-- Opening Marker --
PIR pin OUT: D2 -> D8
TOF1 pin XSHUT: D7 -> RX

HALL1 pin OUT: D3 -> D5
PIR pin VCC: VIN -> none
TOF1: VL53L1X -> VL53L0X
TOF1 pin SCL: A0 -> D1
-- Closing Marker --
-- Opening Marker --
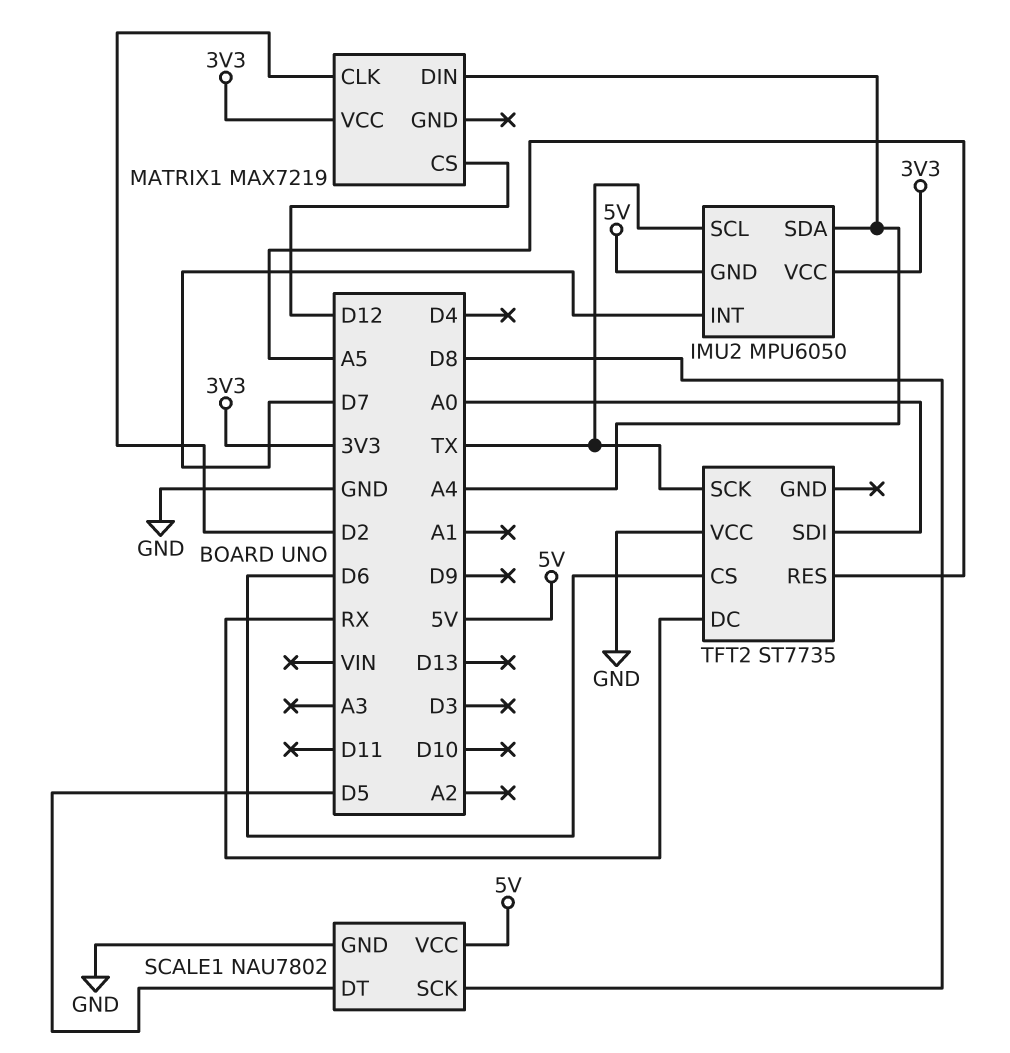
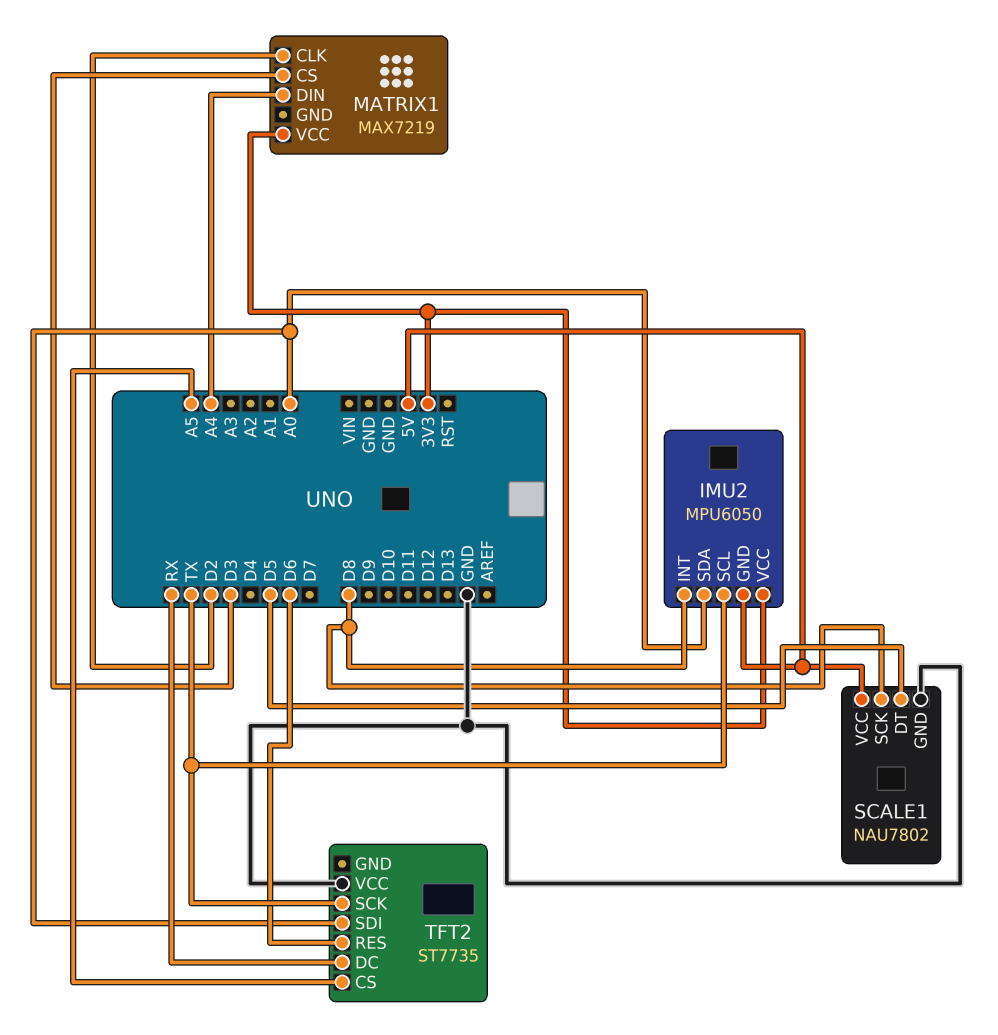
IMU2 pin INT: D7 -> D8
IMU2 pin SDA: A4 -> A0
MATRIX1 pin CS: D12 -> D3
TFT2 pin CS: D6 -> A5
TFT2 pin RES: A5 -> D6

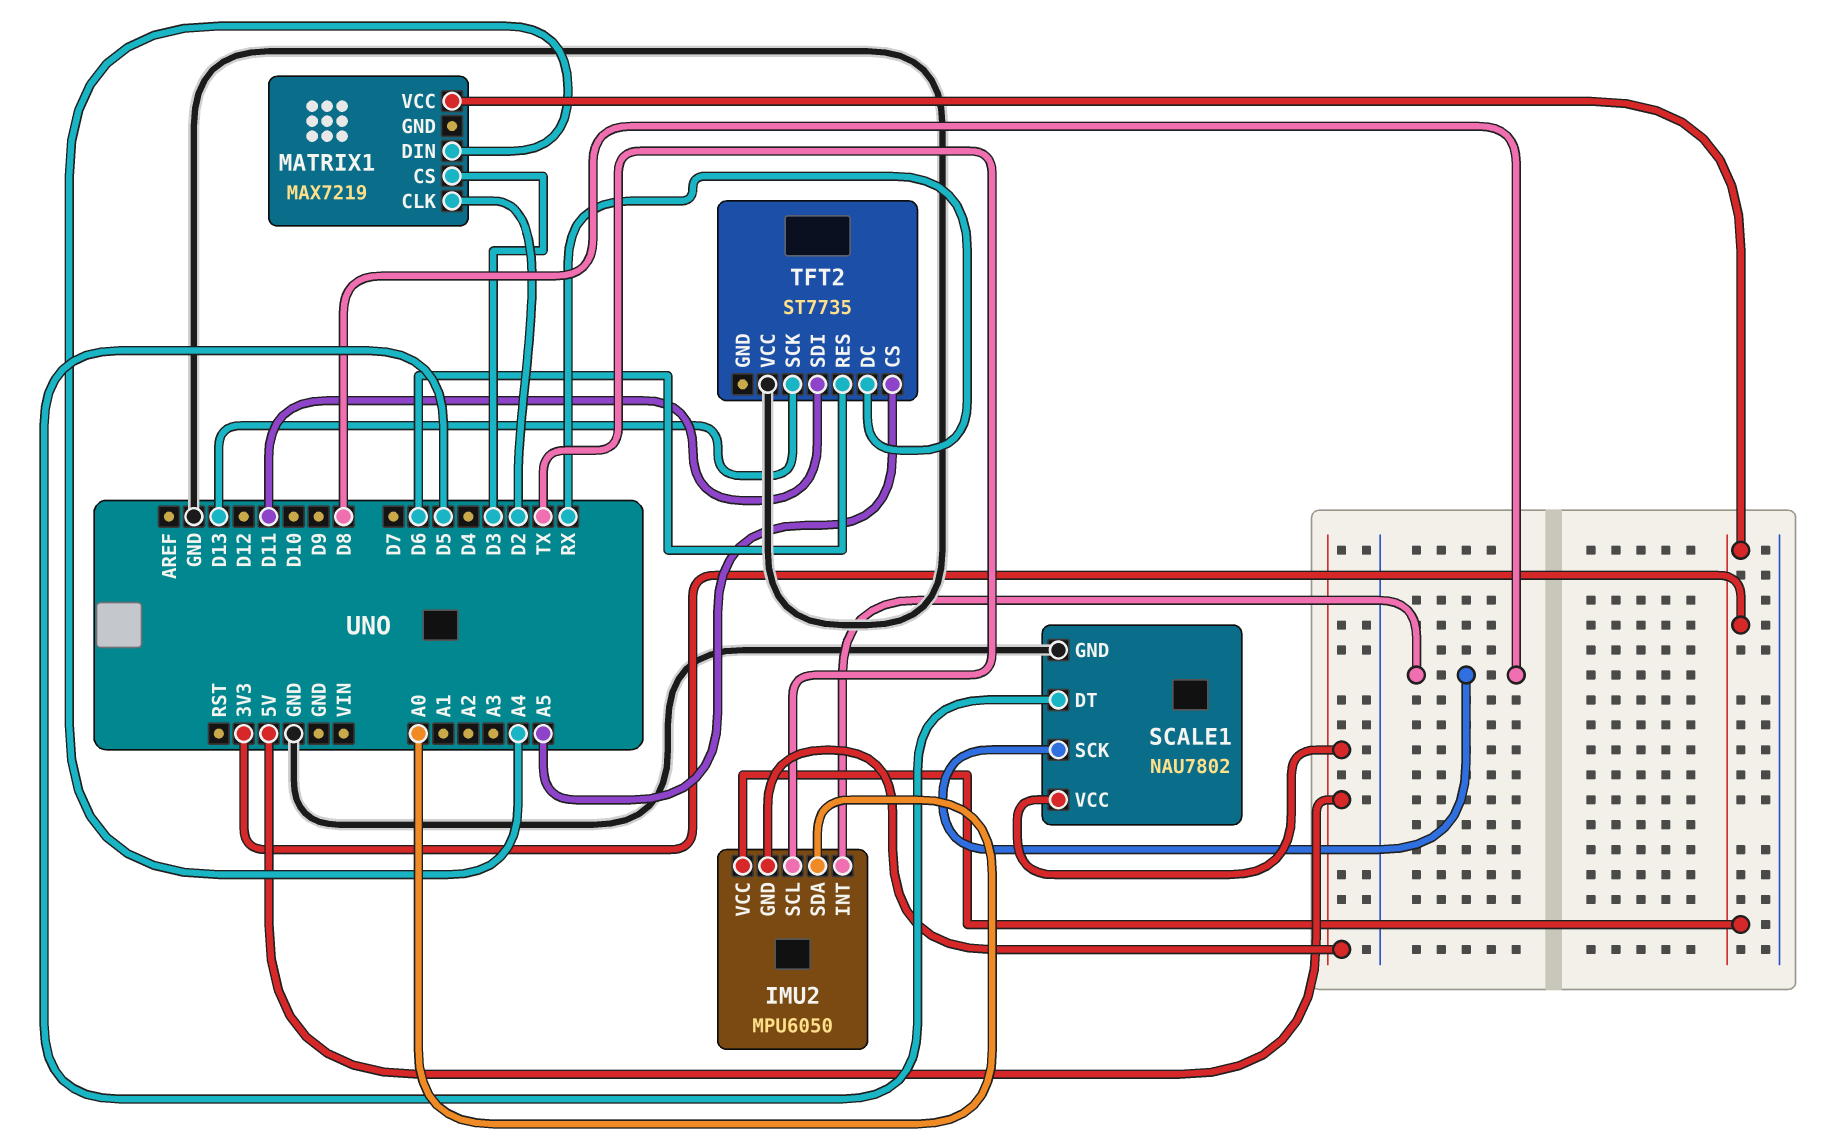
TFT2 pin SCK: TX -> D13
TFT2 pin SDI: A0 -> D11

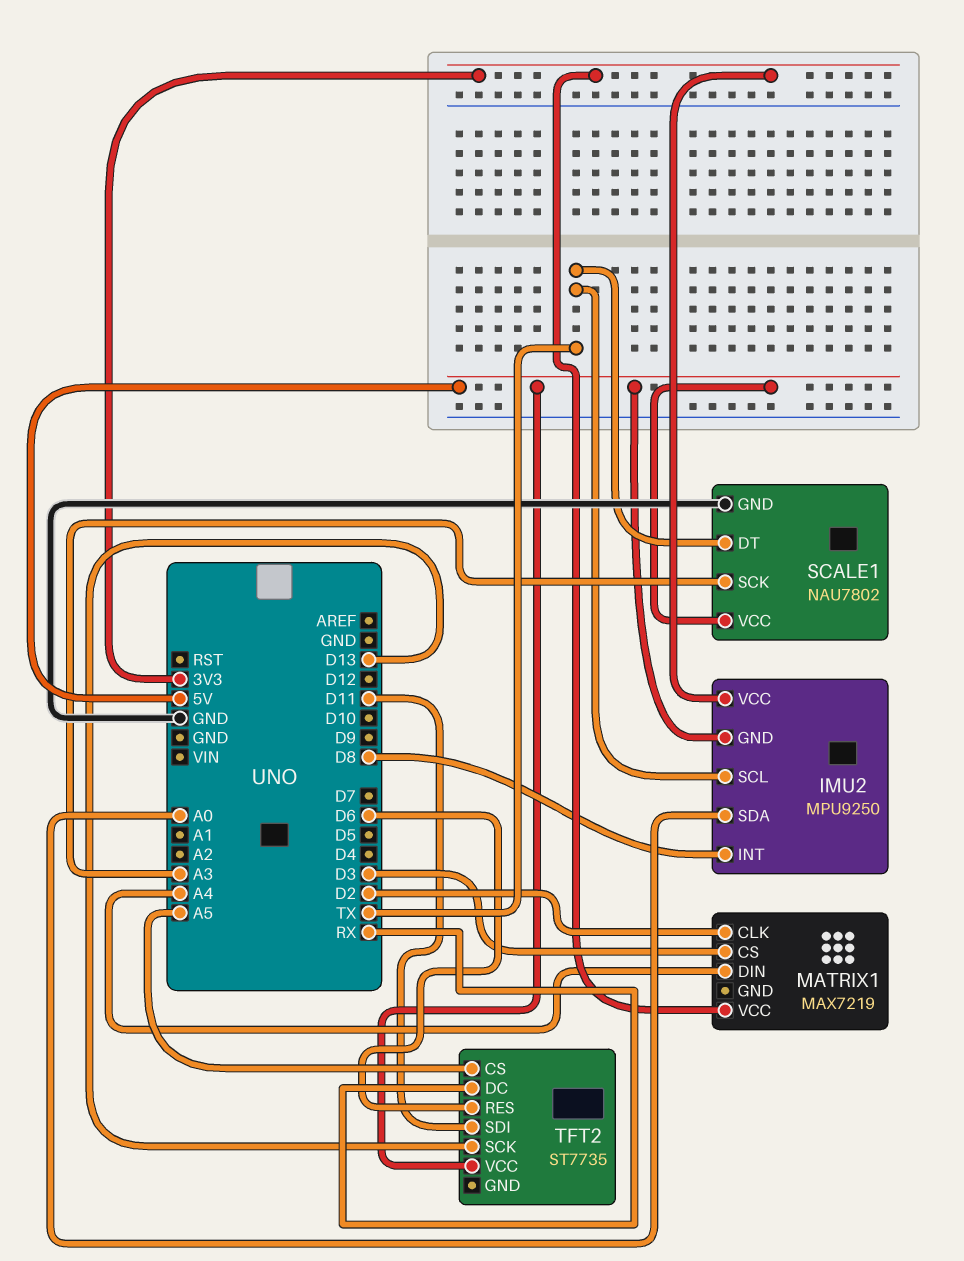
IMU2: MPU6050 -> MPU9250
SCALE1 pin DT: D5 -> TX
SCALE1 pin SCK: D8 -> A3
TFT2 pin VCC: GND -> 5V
-- Closing Marker --
▸ **WHAT IS BEING ASKED**
Restate the lines above from the one containing "MATRIX1 pin CS: D12 -> D3" through the one containing "TFT2 pin VCC: GND -> 5V", inclusive, exactly and without pictures.

▸ **EXERCISE RESULT**
MATRIX1 pin CS: D12 -> D3
TFT2 pin CS: D6 -> A5
TFT2 pin RES: A5 -> D6

TFT2 pin SCK: TX -> D13
TFT2 pin SDI: A0 -> D11

IMU2: MPU6050 -> MPU9250
SCALE1 pin DT: D5 -> TX
SCALE1 pin SCK: D8 -> A3
TFT2 pin VCC: GND -> 5V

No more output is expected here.